• EXERCISE DESCRIPTION
From the line containing "none -> turquoise lamp [293,363,378,444]" to the last line of the records, please reproduce every line exactly and nothing more.
─── PROVIDED ENTRIES
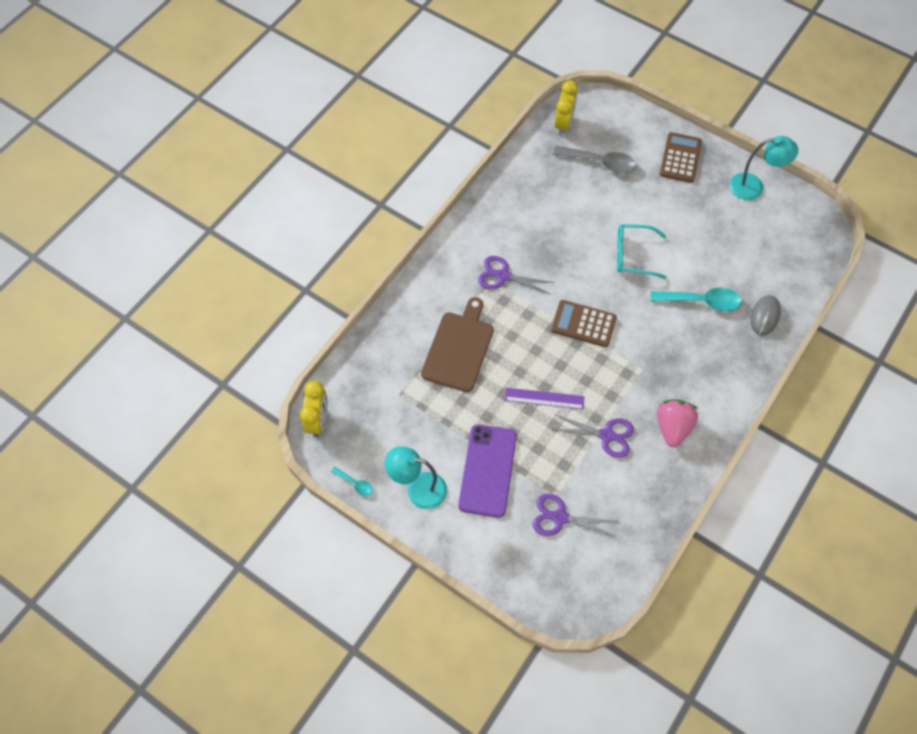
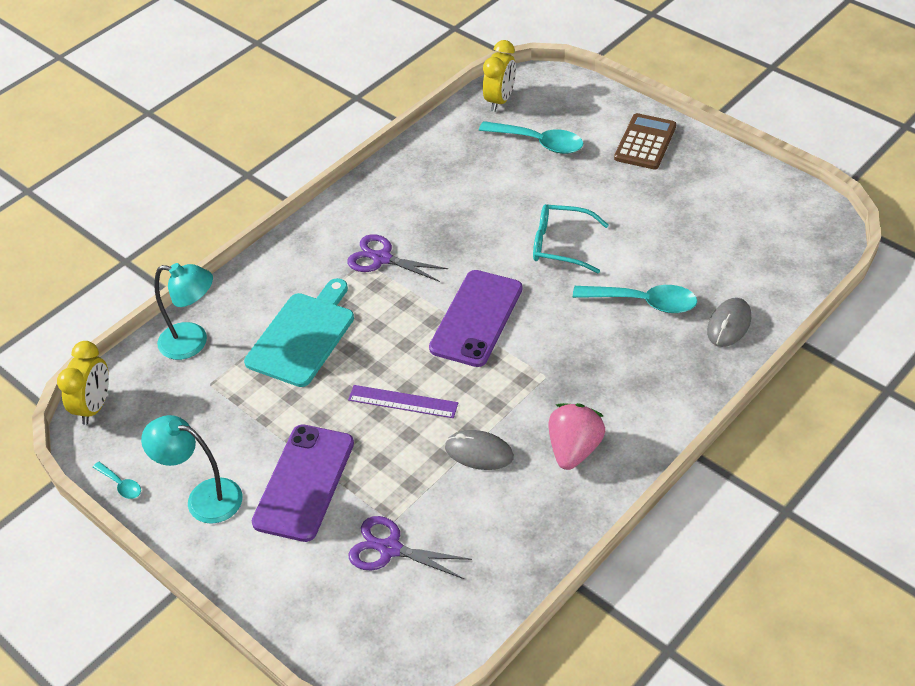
camera: 10 degrees right, 15 degrees down
brown cutting board [421,297,494,392] -> turquoise cutting board [244,278,354,387]
brown calculator [551,300,617,347] -> purple phone [429,270,523,367]
purple scissors [551,415,634,458] -> grey mouse [445,430,514,470]
grey spoon [553,146,636,173] -> turquoise spoon [479,121,583,154]
turquoise lamp [729,136,798,200] -> turquoise lamp moved to [155,263,213,360]

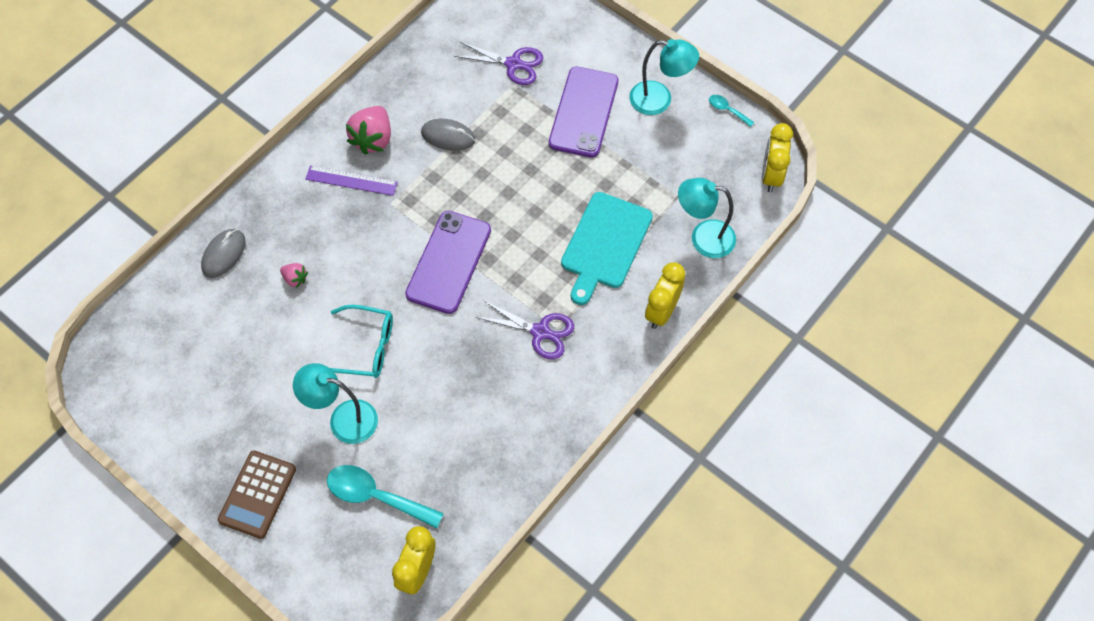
camera: 175 degrees right, 15 degrees up
purple ruler [348,385,458,418] -> purple ruler moved to [305,166,398,196]
turquoise spoon [573,285,697,313] -> pink strawberry [280,263,308,288]
none -> turquoise lamp [293,363,378,444]
none -> yellow clock [645,262,685,329]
──────
• ANSWER TO THIS TASK
none -> turquoise lamp [293,363,378,444]
none -> yellow clock [645,262,685,329]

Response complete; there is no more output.